» EXERCISE MATERIAL
== Segment start ==
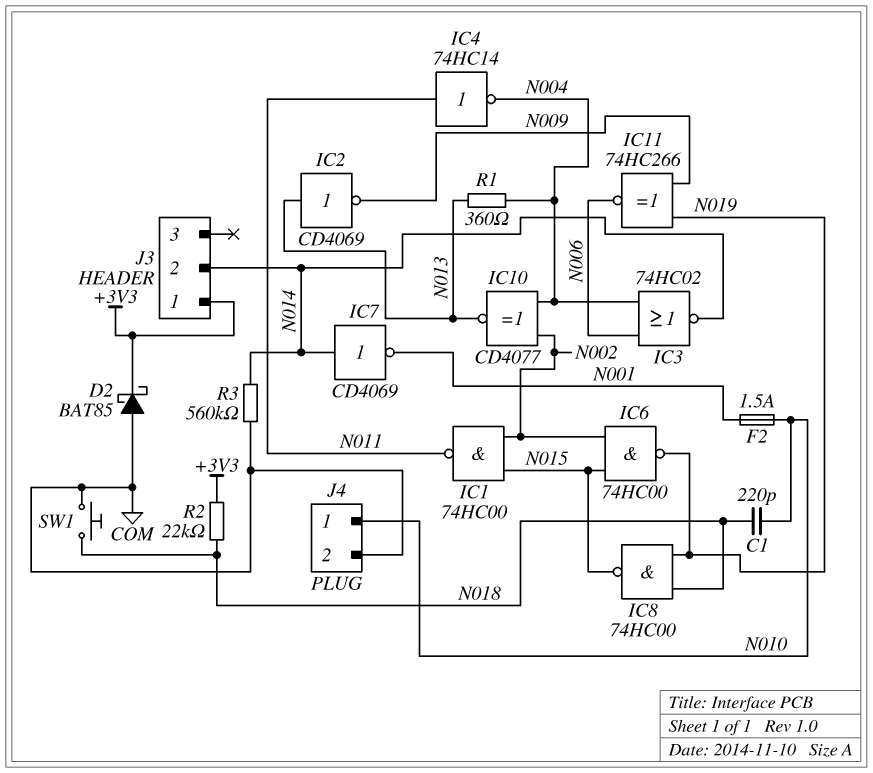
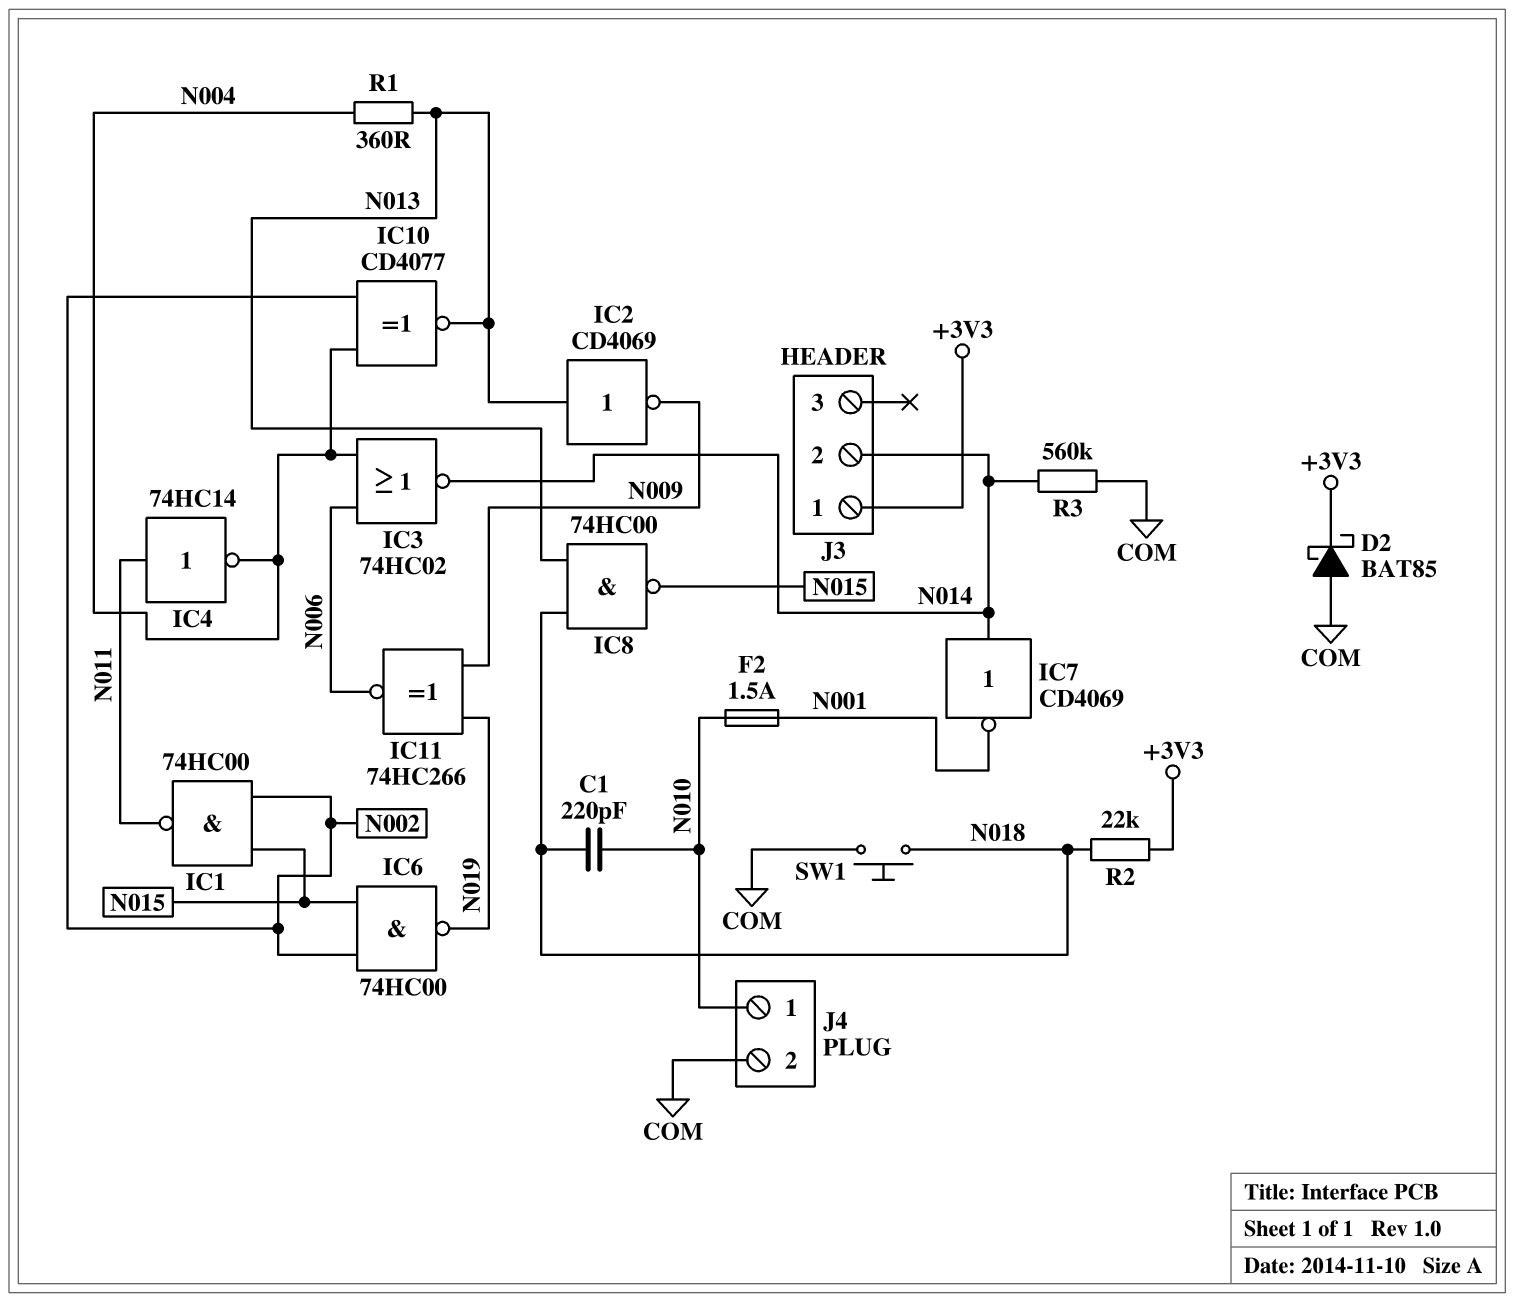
IC8: NAND 74HC00 (in N018, in N019, out N015) -> NAND 74HC00 (in N013, in N018, out N015)

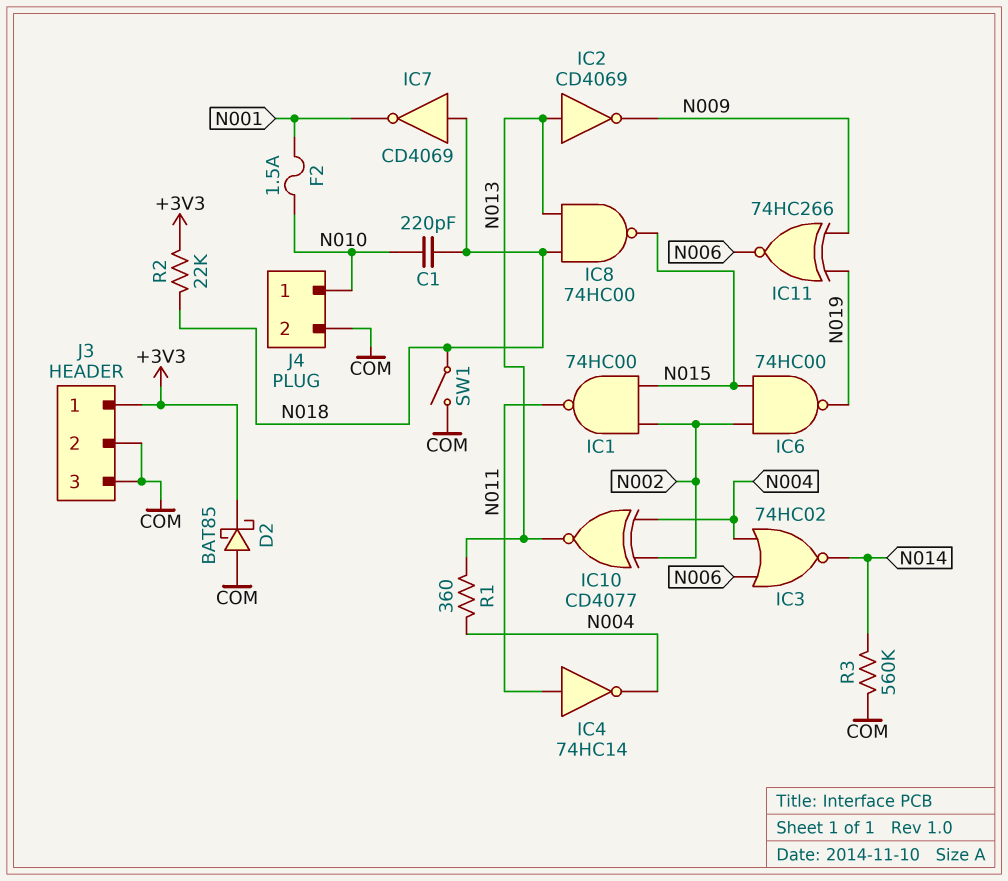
IC7: NOT CD4069 (in N014, out N001) -> NOT CD4069 (in N018, out N001)
J3 pin 2: N014 -> COM
J3 pin 3: none -> COM
SW1: button (COM, N018) -> switch (COM, N018)

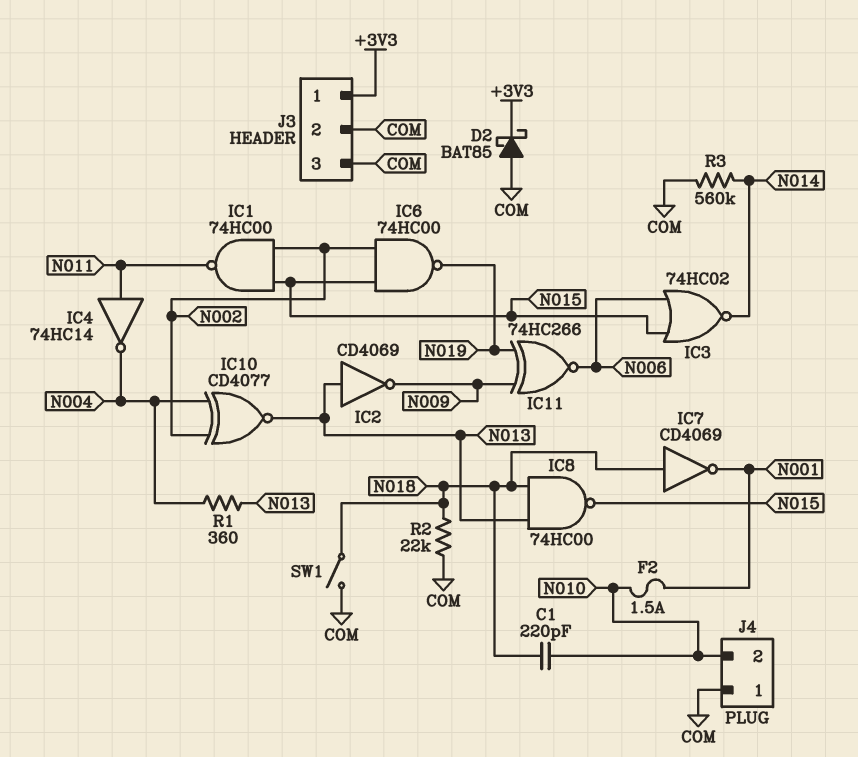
IC3: NOR 74HC02 (in N004, in N006, out N014) -> NOR 74HC02 (in N006, in N015, out N014)
J4 pin 1: N010 -> COM
J4 pin 2: COM -> N010
R2: 22k (+3V3, N018) -> 22k (COM, N018)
== Segment end ==
» GOAL OF THE EXERCISE
Omit the pictures, and please restate word for word the lines running from the line with "J3 pin 3: none -> COM" to the end of the entries.

» ANSWER BOX
J3 pin 3: none -> COM
SW1: button (COM, N018) -> switch (COM, N018)

IC3: NOR 74HC02 (in N004, in N006, out N014) -> NOR 74HC02 (in N006, in N015, out N014)
J4 pin 1: N010 -> COM
J4 pin 2: COM -> N010
R2: 22k (+3V3, N018) -> 22k (COM, N018)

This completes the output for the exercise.